**YOUR OBJECTIVE:** For every line below, output the text exactly and leave out images.

**DATA EXCERPT:**

* * * * *

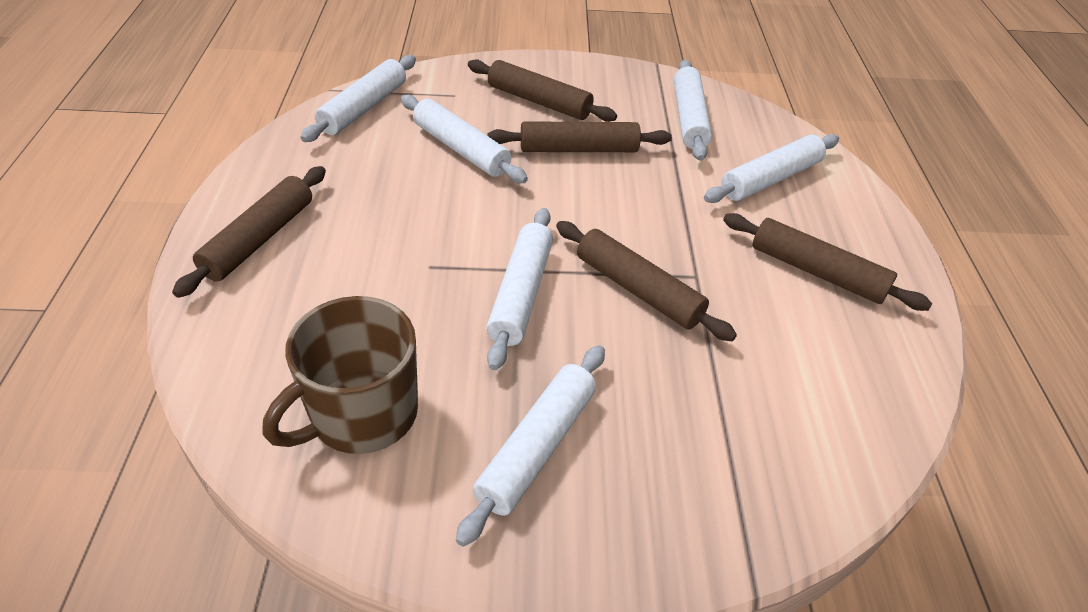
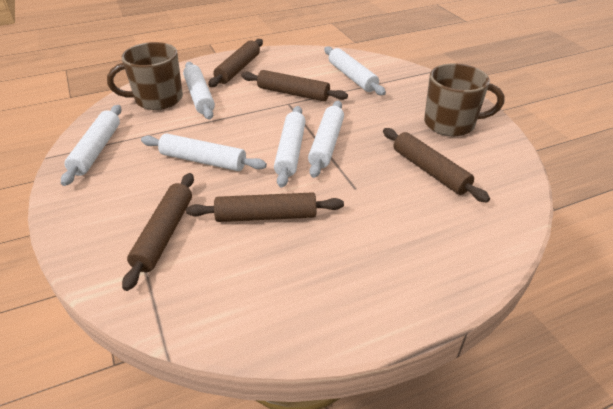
brown mug: 1 -> 2

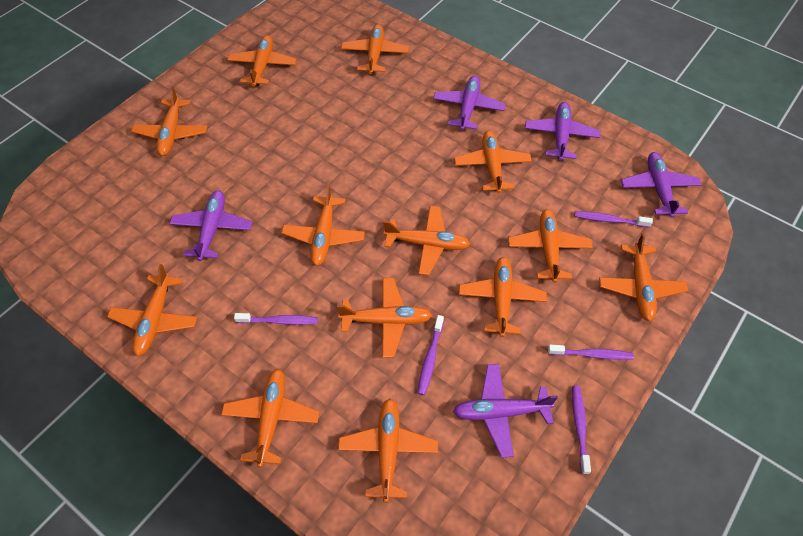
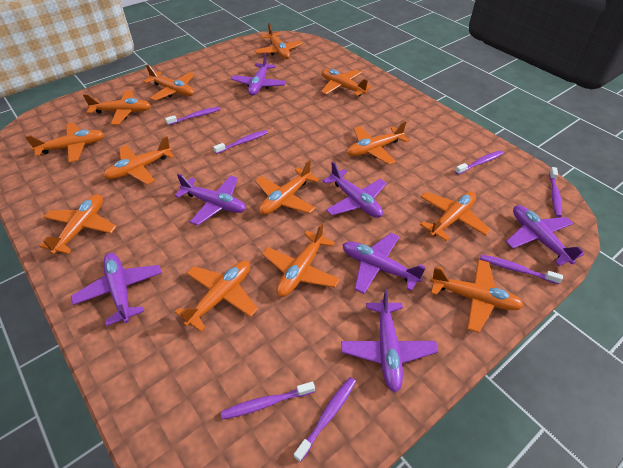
purple plane: 5 -> 7
purple toothbrush: 5 -> 7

* * * * *

**RESULT:**
brown mug: 1 -> 2

purple plane: 5 -> 7
purple toothbrush: 5 -> 7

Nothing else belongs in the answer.